§ **TASK STATEMENT**
Copy the lines of the listing below from the line containing "cyan star: rotated 8 degrees clockwise" through the end of the listing, keeping both ends. Leave out the picture lines.

Stored records
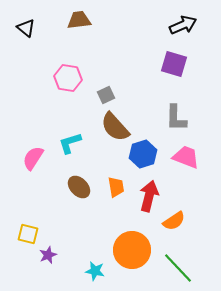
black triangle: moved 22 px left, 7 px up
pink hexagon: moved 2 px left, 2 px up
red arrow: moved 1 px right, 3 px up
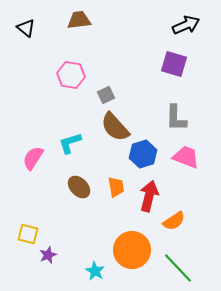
black arrow: moved 3 px right
pink hexagon: moved 3 px right, 3 px up
cyan star: rotated 18 degrees clockwise
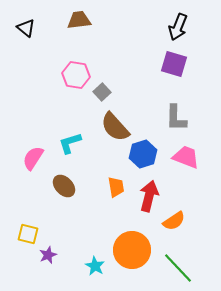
black arrow: moved 8 px left, 2 px down; rotated 136 degrees clockwise
pink hexagon: moved 5 px right
gray square: moved 4 px left, 3 px up; rotated 18 degrees counterclockwise
brown ellipse: moved 15 px left, 1 px up
cyan star: moved 5 px up
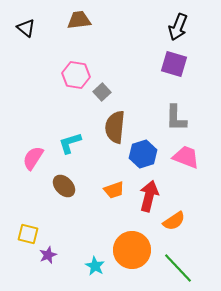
brown semicircle: rotated 48 degrees clockwise
orange trapezoid: moved 2 px left, 3 px down; rotated 80 degrees clockwise
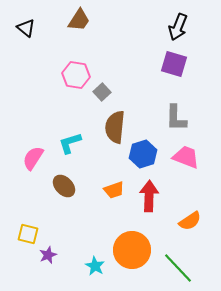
brown trapezoid: rotated 130 degrees clockwise
red arrow: rotated 12 degrees counterclockwise
orange semicircle: moved 16 px right
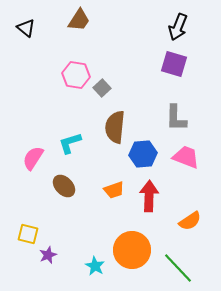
gray square: moved 4 px up
blue hexagon: rotated 12 degrees clockwise
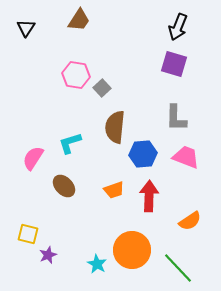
black triangle: rotated 24 degrees clockwise
cyan star: moved 2 px right, 2 px up
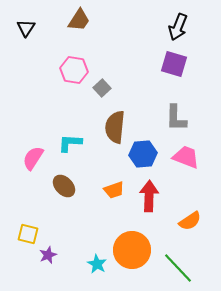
pink hexagon: moved 2 px left, 5 px up
cyan L-shape: rotated 20 degrees clockwise
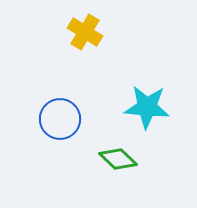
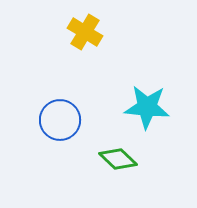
blue circle: moved 1 px down
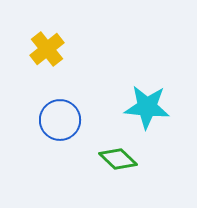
yellow cross: moved 38 px left, 17 px down; rotated 20 degrees clockwise
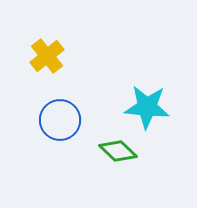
yellow cross: moved 7 px down
green diamond: moved 8 px up
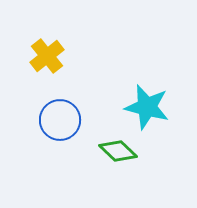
cyan star: rotated 9 degrees clockwise
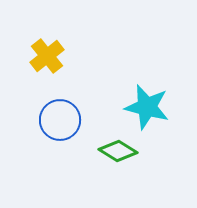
green diamond: rotated 12 degrees counterclockwise
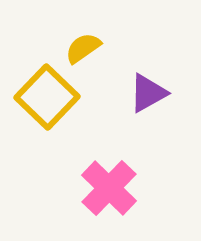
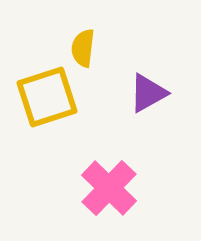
yellow semicircle: rotated 48 degrees counterclockwise
yellow square: rotated 28 degrees clockwise
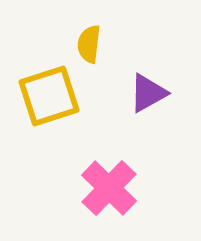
yellow semicircle: moved 6 px right, 4 px up
yellow square: moved 2 px right, 1 px up
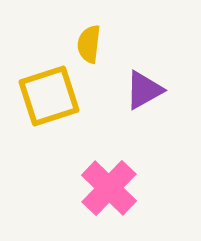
purple triangle: moved 4 px left, 3 px up
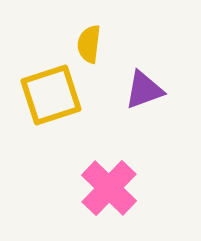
purple triangle: rotated 9 degrees clockwise
yellow square: moved 2 px right, 1 px up
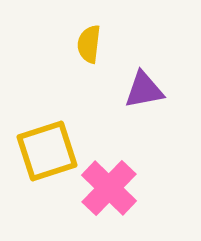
purple triangle: rotated 9 degrees clockwise
yellow square: moved 4 px left, 56 px down
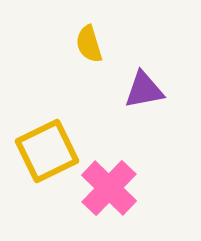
yellow semicircle: rotated 24 degrees counterclockwise
yellow square: rotated 8 degrees counterclockwise
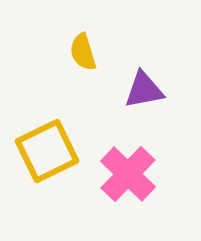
yellow semicircle: moved 6 px left, 8 px down
pink cross: moved 19 px right, 14 px up
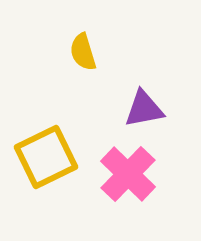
purple triangle: moved 19 px down
yellow square: moved 1 px left, 6 px down
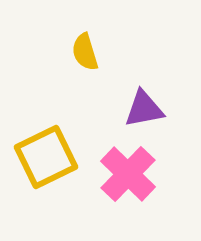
yellow semicircle: moved 2 px right
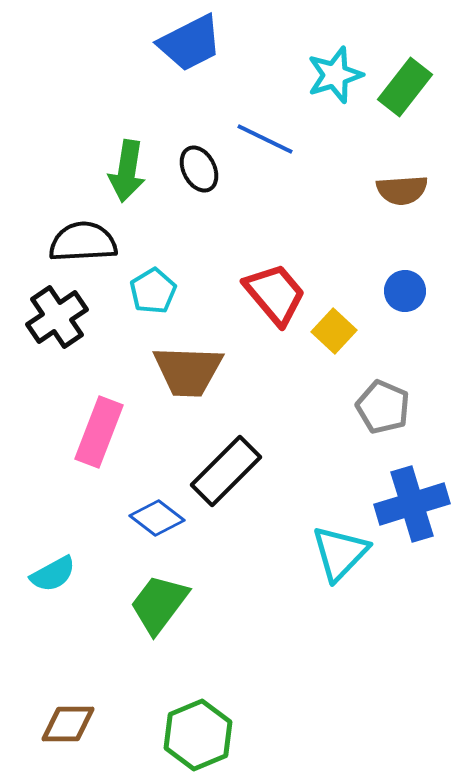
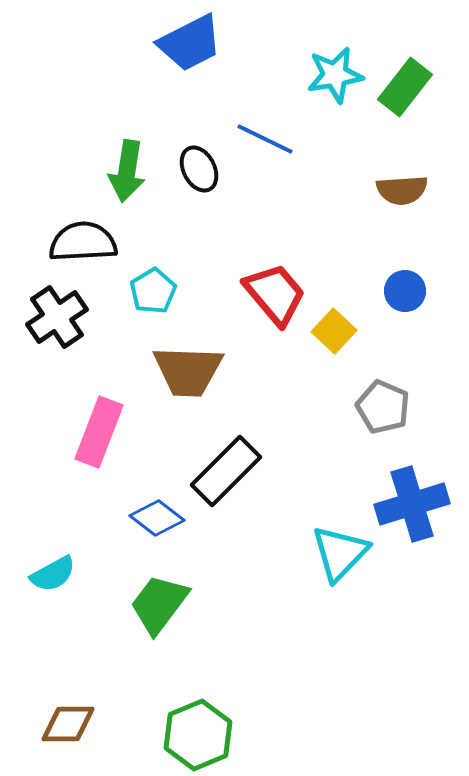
cyan star: rotated 8 degrees clockwise
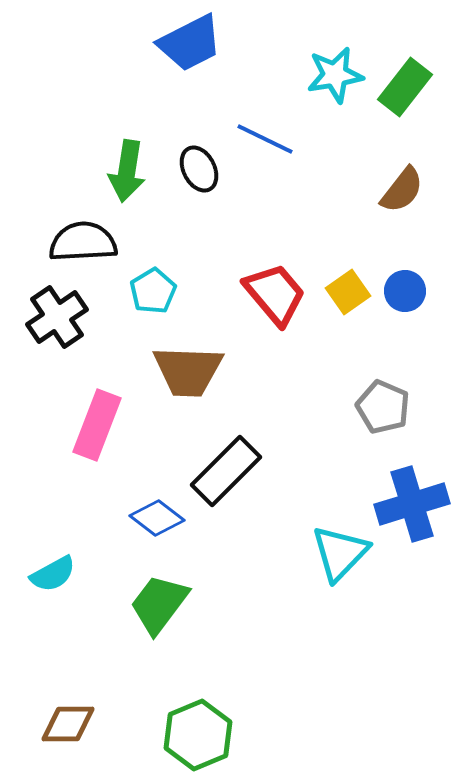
brown semicircle: rotated 48 degrees counterclockwise
yellow square: moved 14 px right, 39 px up; rotated 12 degrees clockwise
pink rectangle: moved 2 px left, 7 px up
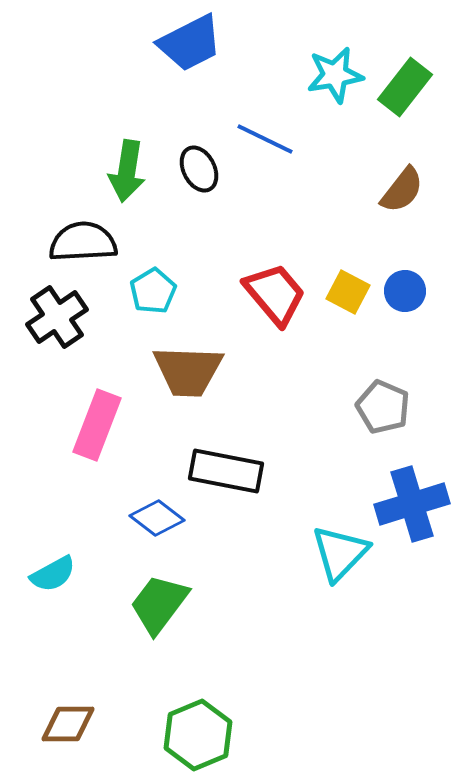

§ **THE COMPLETED TASK**
cyan star: rotated 8 degrees clockwise
brown semicircle: rotated 48 degrees counterclockwise
yellow square: moved 14 px right, 39 px up; rotated 12 degrees clockwise
pink rectangle: moved 2 px left, 7 px up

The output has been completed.